**TASK GOAL:** If a record holds a picture, drop the picture and repeat everything else word for word.

**MATERIAL PROVIDED:**
_____
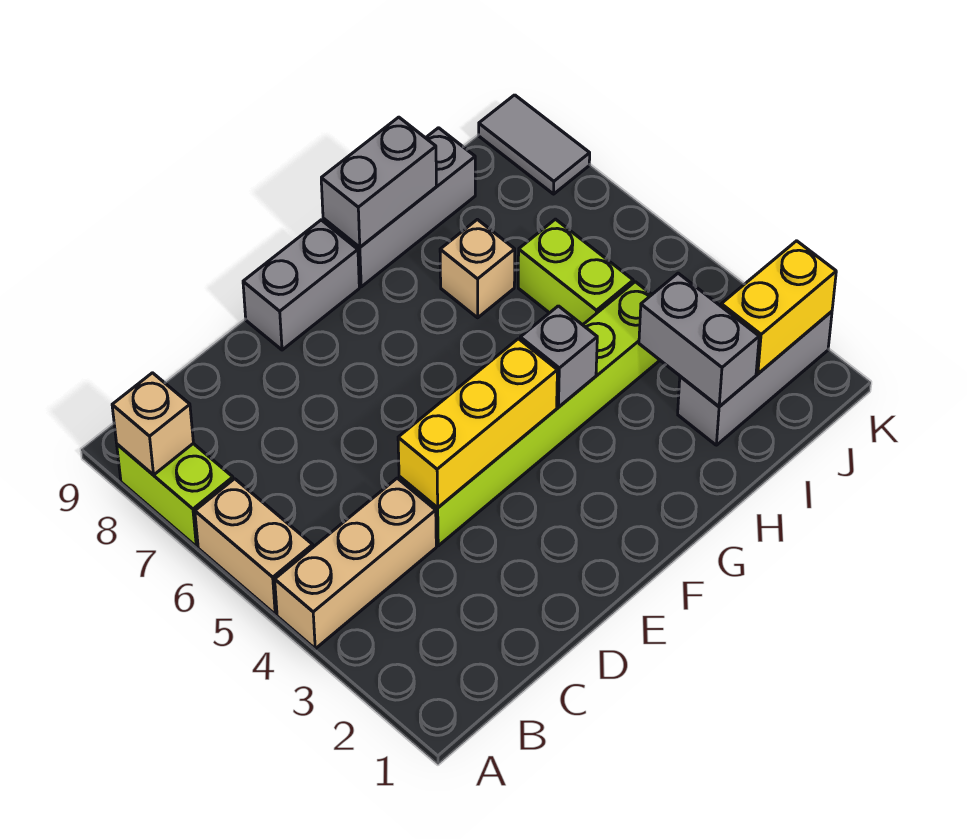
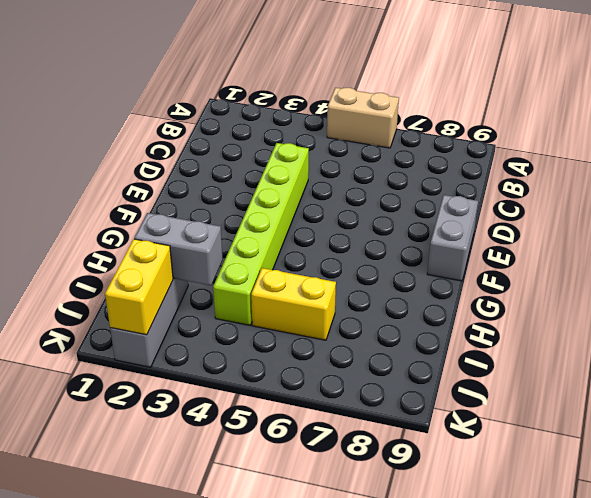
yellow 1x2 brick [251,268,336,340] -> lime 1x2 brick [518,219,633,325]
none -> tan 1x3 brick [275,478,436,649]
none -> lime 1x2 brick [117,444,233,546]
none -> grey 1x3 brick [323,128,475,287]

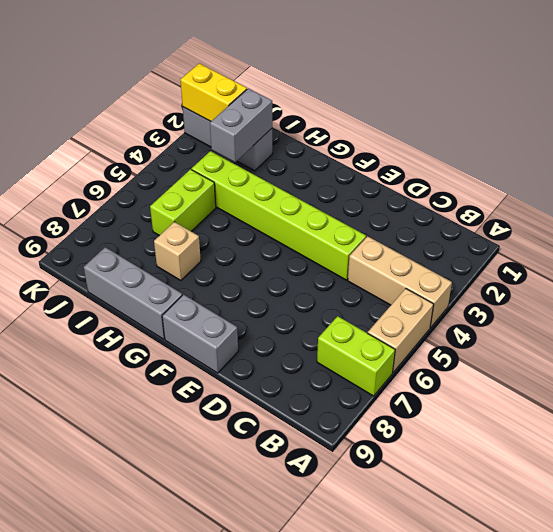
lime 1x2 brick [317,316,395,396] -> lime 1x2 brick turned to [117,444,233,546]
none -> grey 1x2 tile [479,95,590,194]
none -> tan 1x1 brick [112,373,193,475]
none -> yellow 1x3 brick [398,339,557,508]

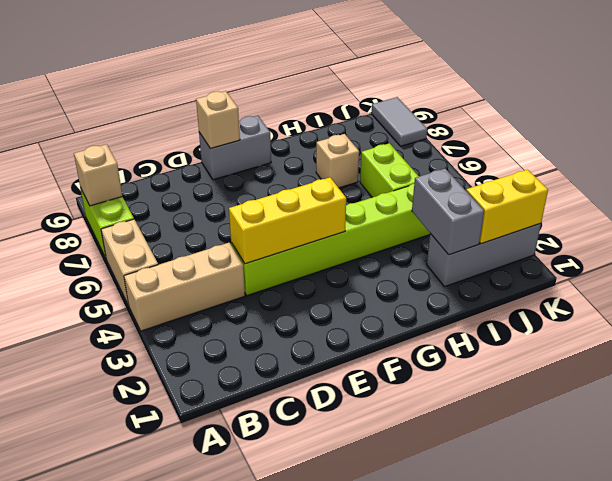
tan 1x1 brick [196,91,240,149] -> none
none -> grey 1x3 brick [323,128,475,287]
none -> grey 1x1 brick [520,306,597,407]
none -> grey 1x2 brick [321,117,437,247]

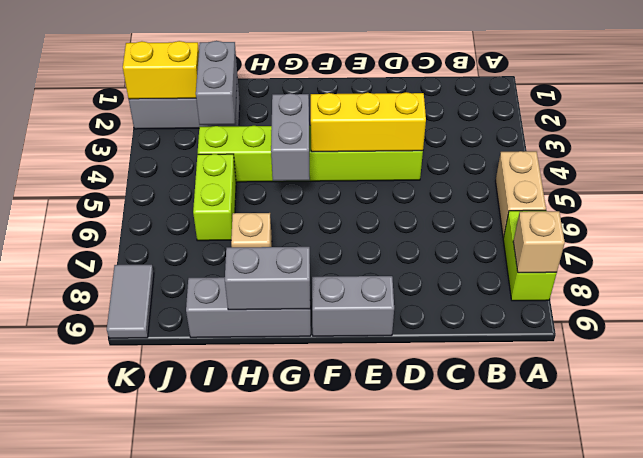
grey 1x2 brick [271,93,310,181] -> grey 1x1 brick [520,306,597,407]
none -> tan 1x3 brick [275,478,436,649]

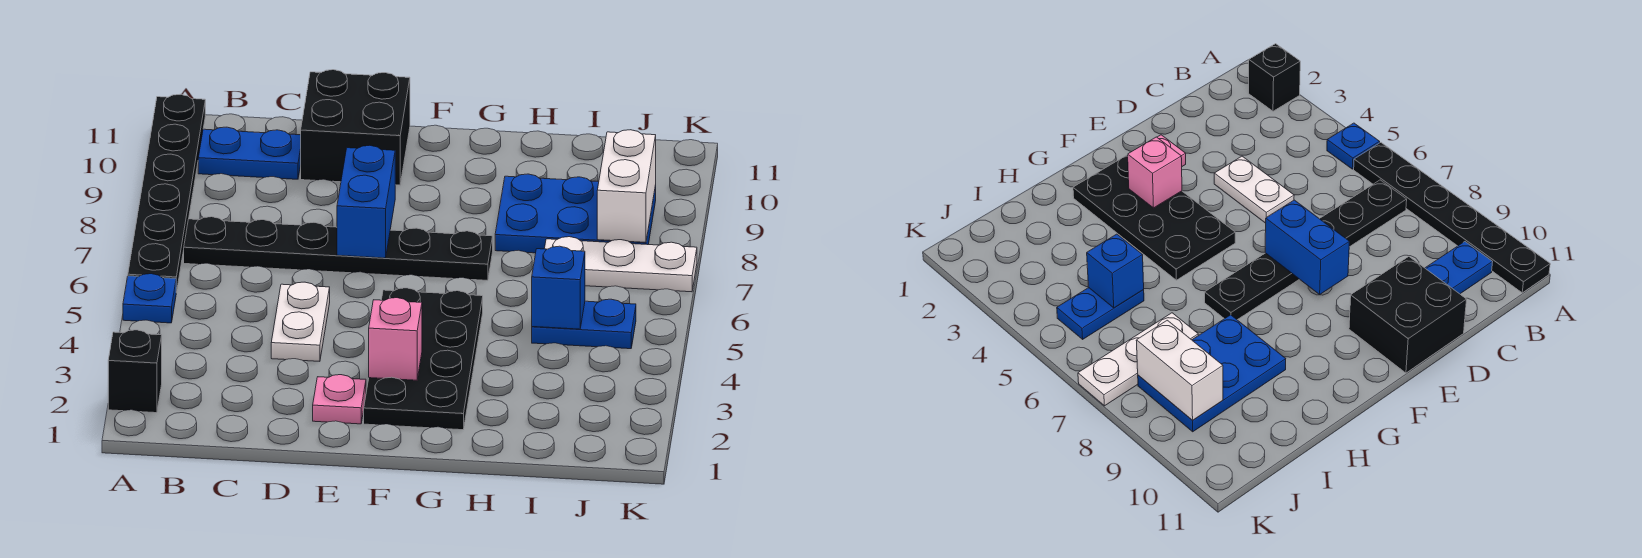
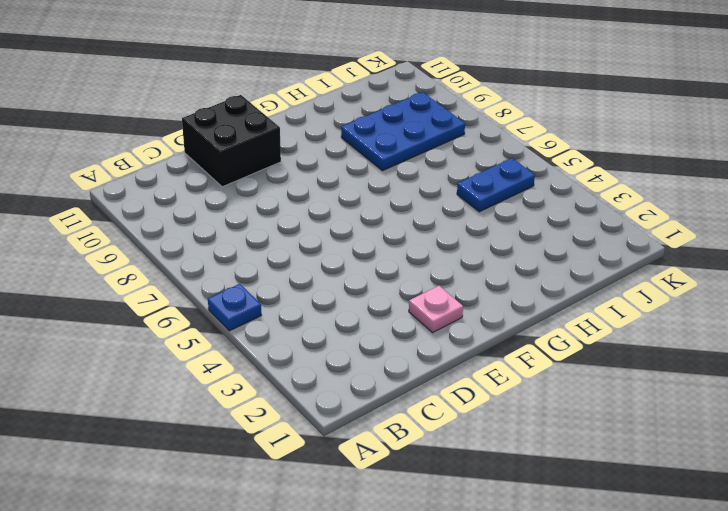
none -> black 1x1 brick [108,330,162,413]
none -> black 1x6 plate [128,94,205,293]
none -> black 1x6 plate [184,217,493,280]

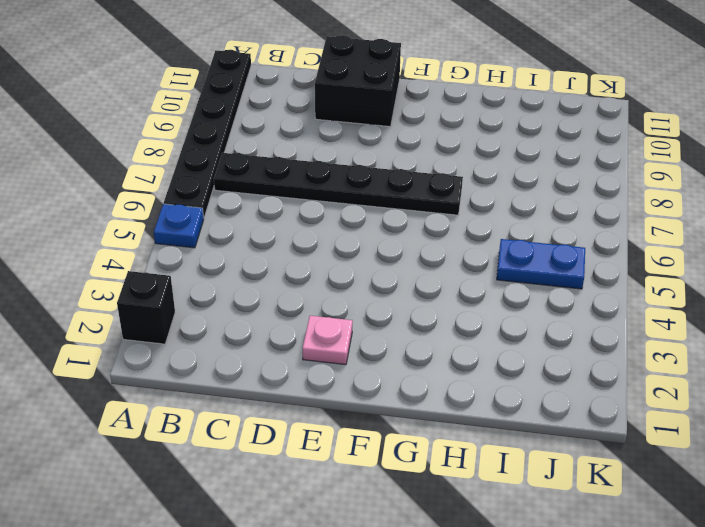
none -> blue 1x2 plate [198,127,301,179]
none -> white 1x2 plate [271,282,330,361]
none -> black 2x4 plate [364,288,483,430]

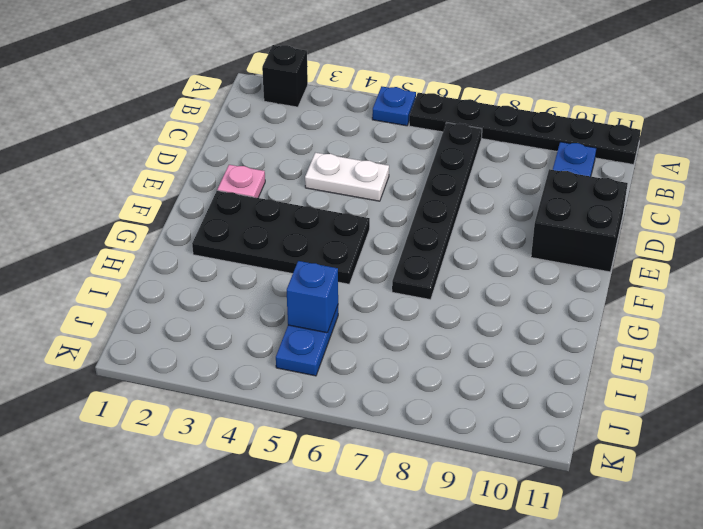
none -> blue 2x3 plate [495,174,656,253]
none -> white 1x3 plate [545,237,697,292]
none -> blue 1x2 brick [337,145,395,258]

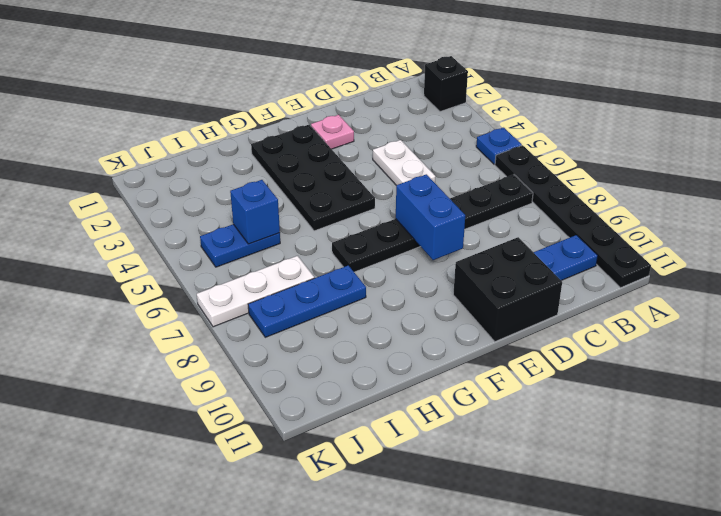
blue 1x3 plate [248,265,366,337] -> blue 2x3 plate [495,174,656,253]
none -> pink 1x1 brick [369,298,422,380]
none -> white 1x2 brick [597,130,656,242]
_____
**RESULT FOR THIS EXERCISE:**
yellow 1x2 brick [251,268,336,340] -> lime 1x2 brick [518,219,633,325]
none -> tan 1x3 brick [275,478,436,649]
none -> lime 1x2 brick [117,444,233,546]
none -> grey 1x3 brick [323,128,475,287]

lime 1x2 brick [317,316,395,396] -> lime 1x2 brick turned to [117,444,233,546]
none -> grey 1x2 tile [479,95,590,194]
none -> tan 1x1 brick [112,373,193,475]
none -> yellow 1x3 brick [398,339,557,508]

tan 1x1 brick [196,91,240,149] -> none
none -> grey 1x3 brick [323,128,475,287]
none -> grey 1x1 brick [520,306,597,407]
none -> grey 1x2 brick [321,117,437,247]

grey 1x2 brick [271,93,310,181] -> grey 1x1 brick [520,306,597,407]
none -> tan 1x3 brick [275,478,436,649]

none -> black 1x1 brick [108,330,162,413]
none -> black 1x6 plate [128,94,205,293]
none -> black 1x6 plate [184,217,493,280]

none -> blue 1x2 plate [198,127,301,179]
none -> white 1x2 plate [271,282,330,361]
none -> black 2x4 plate [364,288,483,430]

none -> blue 2x3 plate [495,174,656,253]
none -> white 1x3 plate [545,237,697,292]
none -> blue 1x2 brick [337,145,395,258]

blue 1x3 plate [248,265,366,337] -> blue 2x3 plate [495,174,656,253]
none -> pink 1x1 brick [369,298,422,380]
none -> white 1x2 brick [597,130,656,242]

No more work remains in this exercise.